[Job item]: Report each line from the entries in which "brown" can be found.

[Entries supplied]:
______________________________

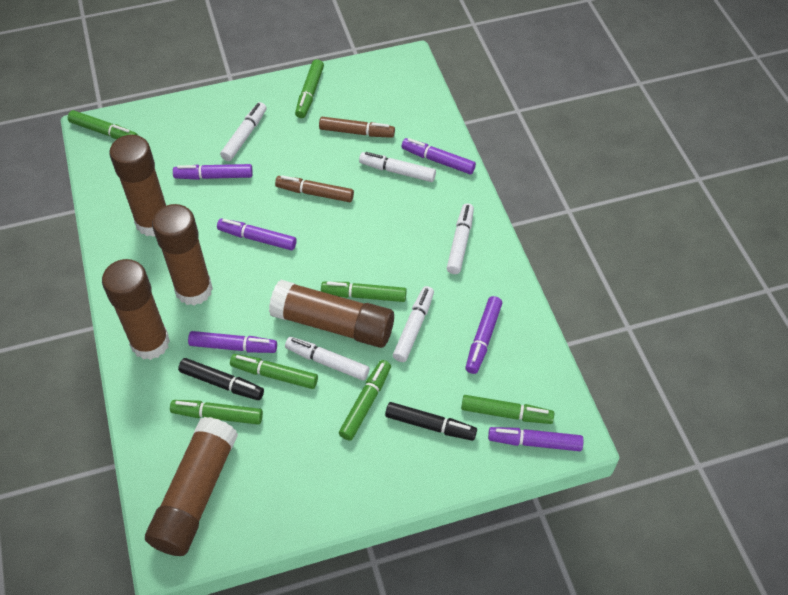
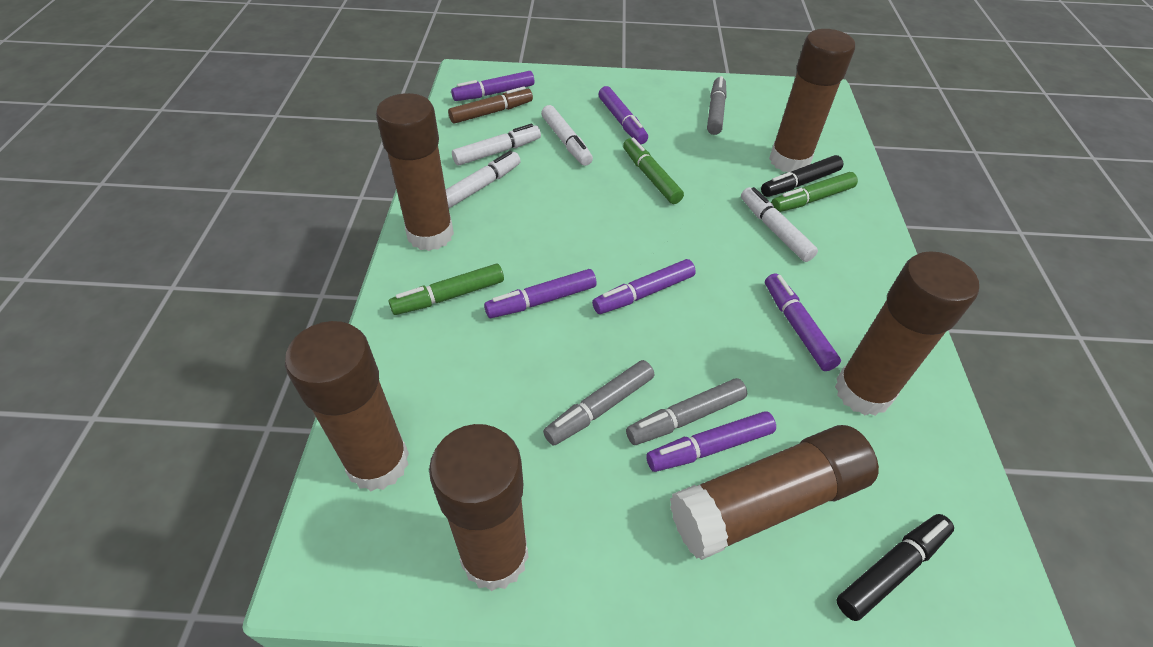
brown glue stick: [102,259,170,360] [109,135,166,237] [145,417,238,556] [152,204,213,306] [269,280,394,348] = 5 -> [285,321,409,491] [376,93,454,251] [429,424,529,591] [670,425,879,560] [769,29,855,172] [835,251,979,416] = 6
brown marker: [275,175,354,202] [319,117,395,138] = 2 -> [448,86,533,124] = 1
green marker: [68,110,138,139] [170,400,263,425] [230,354,318,389] [295,59,324,118] [321,281,407,302] [339,360,391,441] [461,395,554,424] = 7 -> [389,264,504,315] [623,137,684,204] [771,172,858,212] = 3
grey marker: none = 0 -> [543,360,654,445] [626,378,747,445] [707,76,727,135] = 3
white marker: [220,102,267,161] [285,337,369,380] [359,152,436,182] [393,286,434,362] [447,203,474,274] = 5 -> [446,151,521,208] [452,124,541,166] [541,105,593,166] [741,187,818,262] = 4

______________________________

[Problem solution]:
brown glue stick: [102,259,170,360] [109,135,166,237] [145,417,238,556] [152,204,213,306] [269,280,394,348] = 5 -> [285,321,409,491] [376,93,454,251] [429,424,529,591] [670,425,879,560] [769,29,855,172] [835,251,979,416] = 6
brown marker: [275,175,354,202] [319,117,395,138] = 2 -> [448,86,533,124] = 1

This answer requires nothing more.